-- REQUIRED ACTION --
Return only that part of the material below which starts with the line containing "none -> tan slope A2:B3 level 1 top B" and goes on through the line containing "yellow brick D9:E10", restated exactly.

-- SOURCE DATA --
┌──

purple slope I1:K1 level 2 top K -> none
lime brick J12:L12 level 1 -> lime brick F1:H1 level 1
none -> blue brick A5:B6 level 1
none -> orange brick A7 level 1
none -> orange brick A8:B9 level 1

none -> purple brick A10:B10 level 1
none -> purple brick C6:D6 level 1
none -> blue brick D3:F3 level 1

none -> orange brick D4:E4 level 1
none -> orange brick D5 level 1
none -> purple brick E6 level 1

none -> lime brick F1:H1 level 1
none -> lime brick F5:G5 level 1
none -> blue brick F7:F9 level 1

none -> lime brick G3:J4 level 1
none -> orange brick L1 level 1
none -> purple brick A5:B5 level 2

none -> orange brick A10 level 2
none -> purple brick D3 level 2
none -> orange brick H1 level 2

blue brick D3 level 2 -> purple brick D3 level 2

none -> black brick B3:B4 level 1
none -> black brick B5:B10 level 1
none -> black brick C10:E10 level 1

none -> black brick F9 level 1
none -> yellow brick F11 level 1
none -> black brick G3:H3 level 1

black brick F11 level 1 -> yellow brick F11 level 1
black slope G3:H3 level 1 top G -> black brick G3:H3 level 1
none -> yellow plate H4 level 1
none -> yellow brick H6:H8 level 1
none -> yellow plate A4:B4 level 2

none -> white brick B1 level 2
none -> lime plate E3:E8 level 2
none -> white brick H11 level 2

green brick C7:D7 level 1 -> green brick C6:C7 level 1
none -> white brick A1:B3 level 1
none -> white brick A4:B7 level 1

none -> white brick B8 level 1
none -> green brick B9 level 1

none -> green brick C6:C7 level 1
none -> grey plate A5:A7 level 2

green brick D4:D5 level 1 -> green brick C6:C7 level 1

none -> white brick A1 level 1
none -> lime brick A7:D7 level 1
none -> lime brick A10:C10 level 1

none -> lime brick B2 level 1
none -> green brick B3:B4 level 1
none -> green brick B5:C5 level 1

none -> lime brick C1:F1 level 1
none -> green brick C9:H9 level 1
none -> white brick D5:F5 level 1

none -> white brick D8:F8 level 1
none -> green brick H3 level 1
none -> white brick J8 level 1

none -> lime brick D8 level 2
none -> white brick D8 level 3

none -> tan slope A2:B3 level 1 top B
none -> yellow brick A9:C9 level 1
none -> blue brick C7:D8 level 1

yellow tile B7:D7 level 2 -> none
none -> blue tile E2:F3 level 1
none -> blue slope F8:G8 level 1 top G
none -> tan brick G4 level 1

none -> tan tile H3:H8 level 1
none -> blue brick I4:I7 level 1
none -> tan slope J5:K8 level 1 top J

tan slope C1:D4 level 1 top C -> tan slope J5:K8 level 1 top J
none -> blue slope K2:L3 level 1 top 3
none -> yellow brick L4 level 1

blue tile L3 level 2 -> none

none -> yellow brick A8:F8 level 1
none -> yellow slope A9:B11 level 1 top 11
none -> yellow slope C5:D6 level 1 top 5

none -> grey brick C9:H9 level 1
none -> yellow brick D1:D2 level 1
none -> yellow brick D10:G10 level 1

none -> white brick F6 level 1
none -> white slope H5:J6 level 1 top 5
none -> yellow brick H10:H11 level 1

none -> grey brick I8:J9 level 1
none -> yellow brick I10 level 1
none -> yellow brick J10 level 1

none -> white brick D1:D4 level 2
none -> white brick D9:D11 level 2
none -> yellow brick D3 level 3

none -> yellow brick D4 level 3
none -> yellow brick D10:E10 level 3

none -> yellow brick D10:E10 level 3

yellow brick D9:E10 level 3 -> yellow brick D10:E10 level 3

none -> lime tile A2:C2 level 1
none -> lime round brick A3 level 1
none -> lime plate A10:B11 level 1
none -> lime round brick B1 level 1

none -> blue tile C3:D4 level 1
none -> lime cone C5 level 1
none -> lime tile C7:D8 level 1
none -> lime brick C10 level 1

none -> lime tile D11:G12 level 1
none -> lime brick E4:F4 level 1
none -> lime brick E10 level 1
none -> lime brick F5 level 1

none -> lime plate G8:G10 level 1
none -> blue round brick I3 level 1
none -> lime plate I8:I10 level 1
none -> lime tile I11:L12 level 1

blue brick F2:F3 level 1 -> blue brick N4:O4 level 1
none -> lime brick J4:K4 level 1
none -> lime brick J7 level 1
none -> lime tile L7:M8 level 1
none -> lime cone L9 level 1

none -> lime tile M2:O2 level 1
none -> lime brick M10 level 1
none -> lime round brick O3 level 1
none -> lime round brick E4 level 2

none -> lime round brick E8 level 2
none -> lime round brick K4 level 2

└──

-- ANSWER FOR THIS EXERCISE --
none -> tan slope A2:B3 level 1 top B
none -> yellow brick A9:C9 level 1
none -> blue brick C7:D8 level 1

yellow tile B7:D7 level 2 -> none
none -> blue tile E2:F3 level 1
none -> blue slope F8:G8 level 1 top G
none -> tan brick G4 level 1

none -> tan tile H3:H8 level 1
none -> blue brick I4:I7 level 1
none -> tan slope J5:K8 level 1 top J

tan slope C1:D4 level 1 top C -> tan slope J5:K8 level 1 top J
none -> blue slope K2:L3 level 1 top 3
none -> yellow brick L4 level 1

blue tile L3 level 2 -> none

none -> yellow brick A8:F8 level 1
none -> yellow slope A9:B11 level 1 top 11
none -> yellow slope C5:D6 level 1 top 5

none -> grey brick C9:H9 level 1
none -> yellow brick D1:D2 level 1
none -> yellow brick D10:G10 level 1

none -> white brick F6 level 1
none -> white slope H5:J6 level 1 top 5
none -> yellow brick H10:H11 level 1

none -> grey brick I8:J9 level 1
none -> yellow brick I10 level 1
none -> yellow brick J10 level 1

none -> white brick D1:D4 level 2
none -> white brick D9:D11 level 2
none -> yellow brick D3 level 3

none -> yellow brick D4 level 3
none -> yellow brick D10:E10 level 3

none -> yellow brick D10:E10 level 3

yellow brick D9:E10 level 3 -> yellow brick D10:E10 level 3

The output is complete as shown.